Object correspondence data
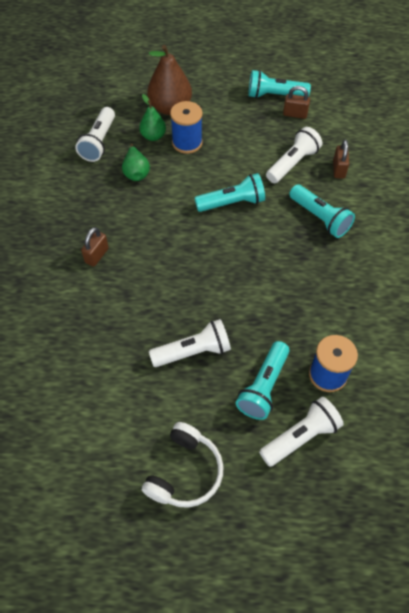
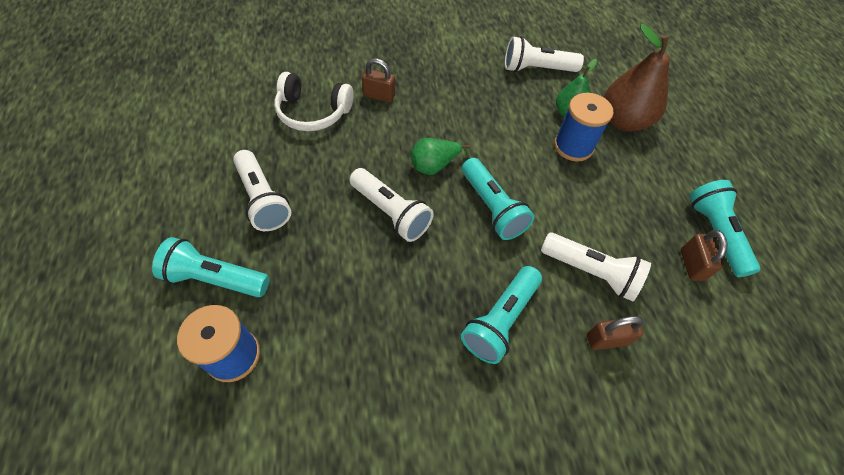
camera: 75 degrees right, 0 degrees up
(136, 172) = (505, 107): green pear -> green pear (434, 166)
(185, 472) = (112, 215): white headphones -> white headphones (313, 112)
(300, 437) = (143, 329): white flashlight -> white flashlight (391, 212)

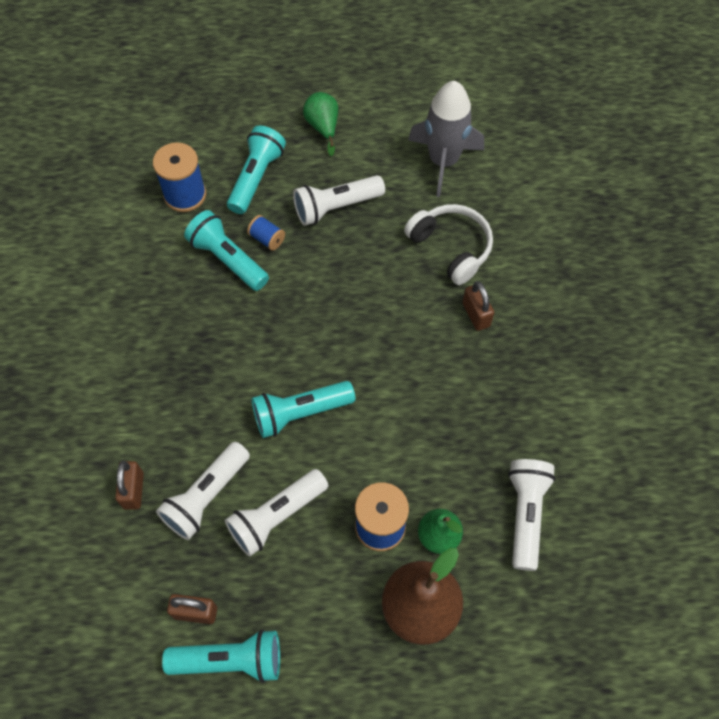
camera: 100 degrees right, 5 degrees up
(215, 120) = (443, 161): none -> grey rocket
(301, 257) = (267, 239): none -> blue spool
(313, 112) = (451, 247): white headphones -> white headphones turned 120 degrees clockwise
(379, 96) = (476, 315): brown padlock -> brown padlock turned 45 degrees counterclockwise
(391, 212) = (306, 315): white flashlight -> white flashlight (276, 516)
(434, 166) = (363, 363): green pear -> green pear (323, 127)
(500, 320) = (173, 397): turquoise flashlight -> turquoise flashlight (228, 259)

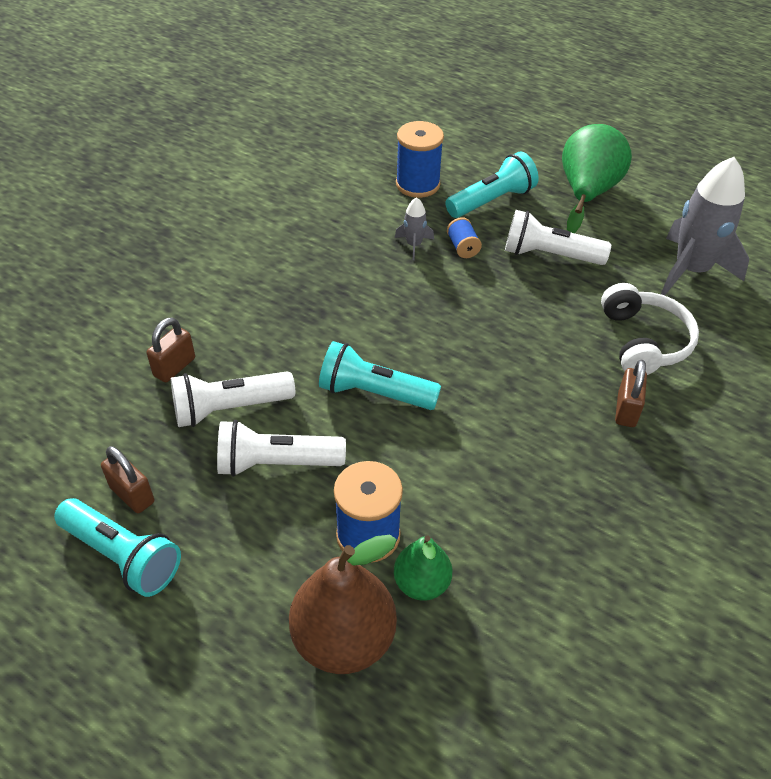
camera: 35 degrees right, 15 degrees down
(228, 259) = (414, 245): turquoise flashlight -> grey rocket
(323, 127) = (587, 193): green pear -> green pear, size x1.72
(525, 514) = (537, 626): white flashlight -> none

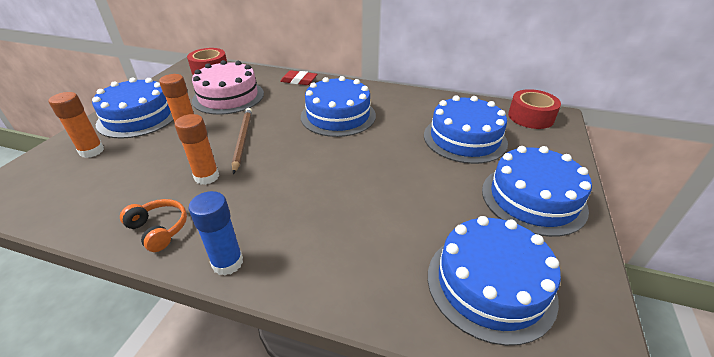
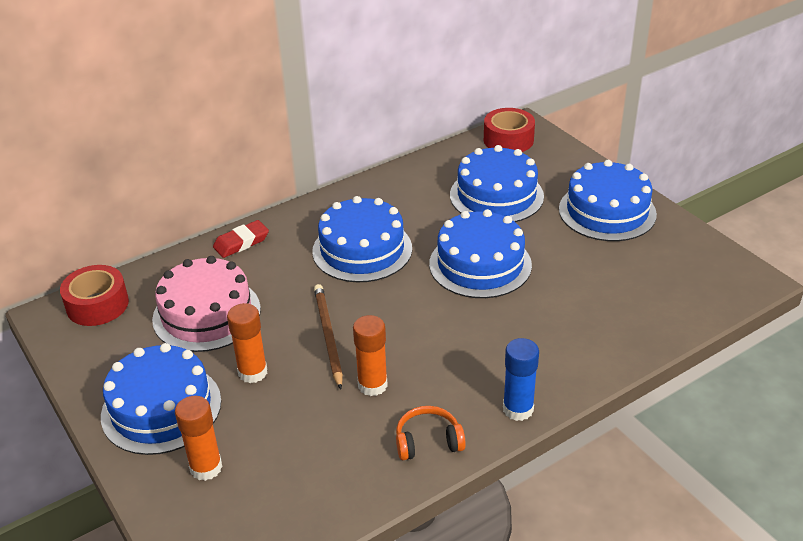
camera: 50 degrees left, 0 degrees up
(243, 139) = (328, 336): brown pencil -> brown pencil turned 45 degrees clockwise
(490, 284) = (663, 284): blue cake -> blue cake (480, 264)

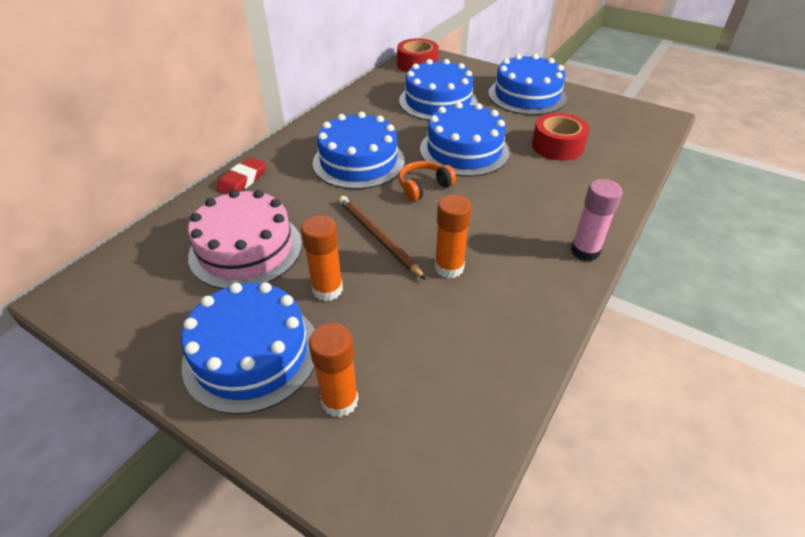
camera: 25 degrees left, 5 degrees up
(97, 305) = (119, 271): red tape -> red tape (557, 146)
(428, 441) = (535, 302): orange headphones -> orange headphones (423, 187)
(518, 409) = (585, 251): blue glue stick -> pink glue stick

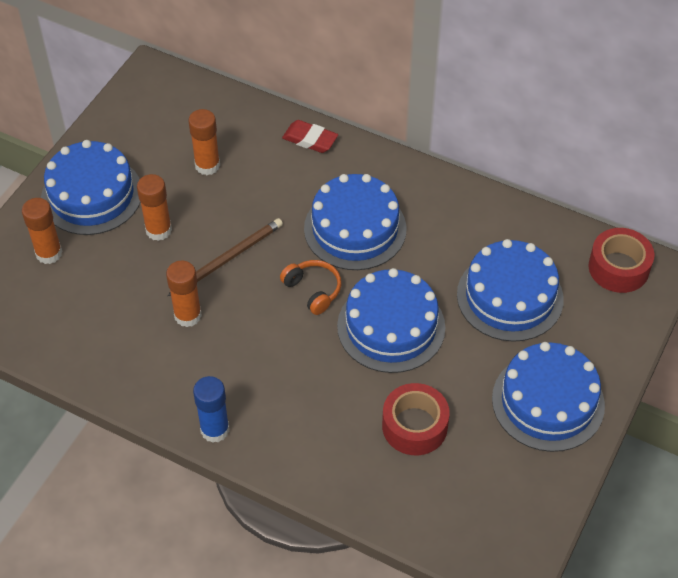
camera: 85 degrees right, 10 degrees up
(246, 249) = (207, 165): pink cake -> orange glue stick
(585, 251) = (215, 430): pink glue stick -> blue glue stick

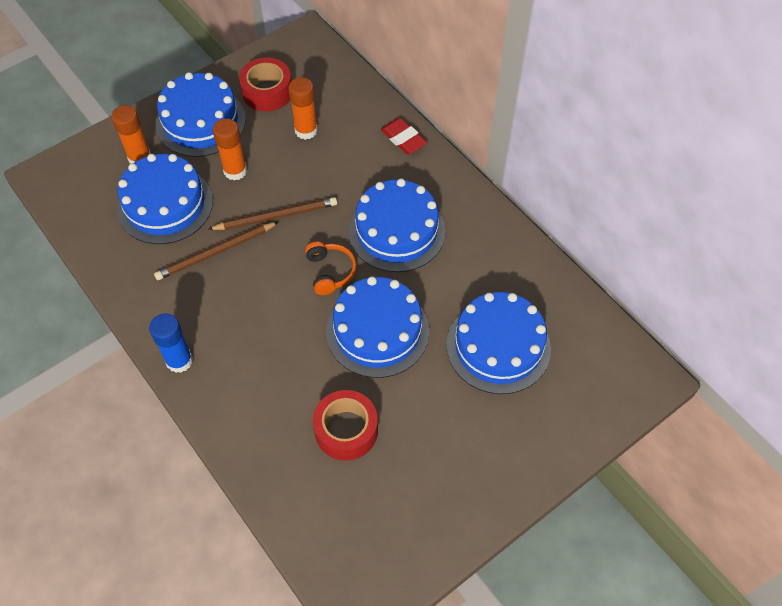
camera: 25 degrees right, 5 degrees up
(188, 315) = (215, 253): orange glue stick -> brown pencil
(548, 402) = (478, 459): blue cake -> blue cake (165, 205)
(618, 268) = (615, 360): red tape -> red tape (267, 92)

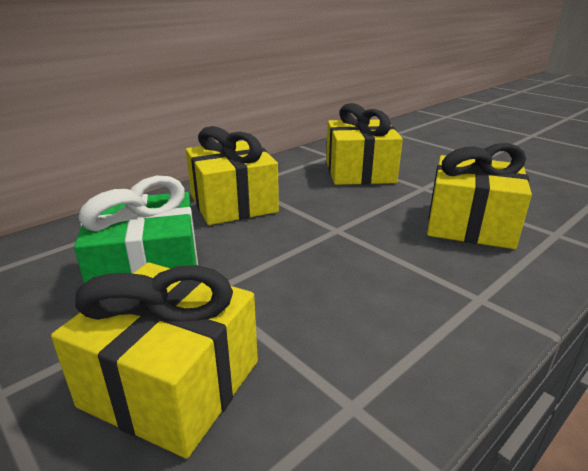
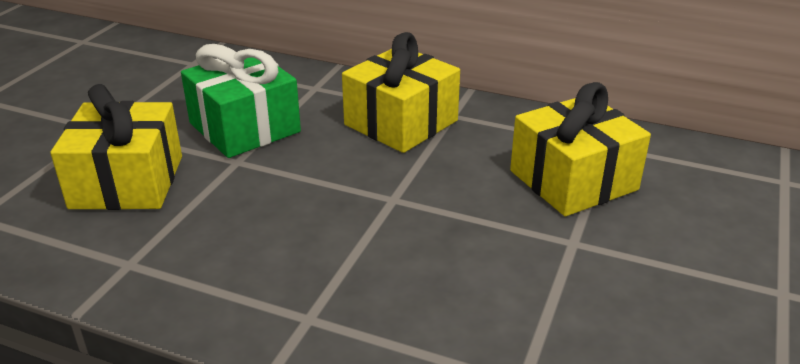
camera: 65 degrees right, 5 degrees up
(470, 224) = (484, 296): yellow gift -> none

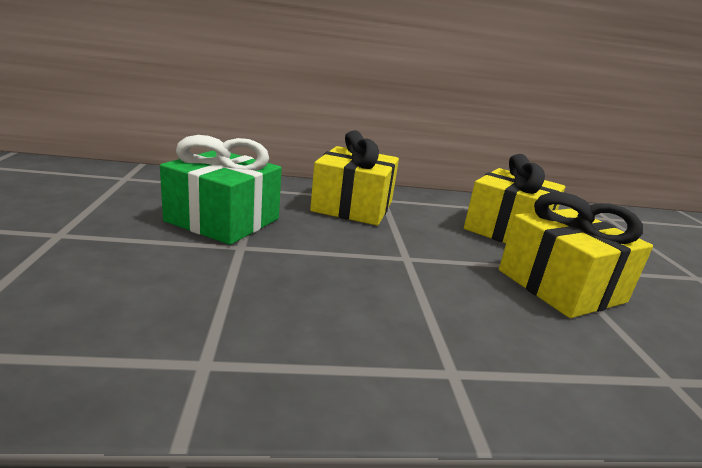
camera: 30 degrees left, 10 degrees down
(127, 182) = (133, 279): yellow gift -> yellow gift (560, 286)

ACTION ITEM: Your reply should consist solely of the lines above from the line containing "(434, 166) = (363, 363): green" up to and including the line containing "camera: 25 degrees right, 5 degrees up", reproduced exactly, minus the pictures.

SOLUTION FOR THIS EXERCISE:
(434, 166) = (363, 363): green pear -> green pear (323, 127)
(500, 320) = (173, 397): turquoise flashlight -> turquoise flashlight (228, 259)

camera: 35 degrees right, 15 degrees down
(228, 259) = (414, 245): turquoise flashlight -> grey rocket
(323, 127) = (587, 193): green pear -> green pear, size x1.72
(525, 514) = (537, 626): white flashlight -> none

camera: 50 degrees left, 0 degrees up
(243, 139) = (328, 336): brown pencil -> brown pencil turned 45 degrees clockwise
(490, 284) = (663, 284): blue cake -> blue cake (480, 264)

camera: 25 degrees left, 5 degrees up
(97, 305) = (119, 271): red tape -> red tape (557, 146)
(428, 441) = (535, 302): orange headphones -> orange headphones (423, 187)
(518, 409) = (585, 251): blue glue stick -> pink glue stick

camera: 85 degrees right, 10 degrees up
(246, 249) = (207, 165): pink cake -> orange glue stick
(585, 251) = (215, 430): pink glue stick -> blue glue stick

camera: 25 degrees right, 5 degrees up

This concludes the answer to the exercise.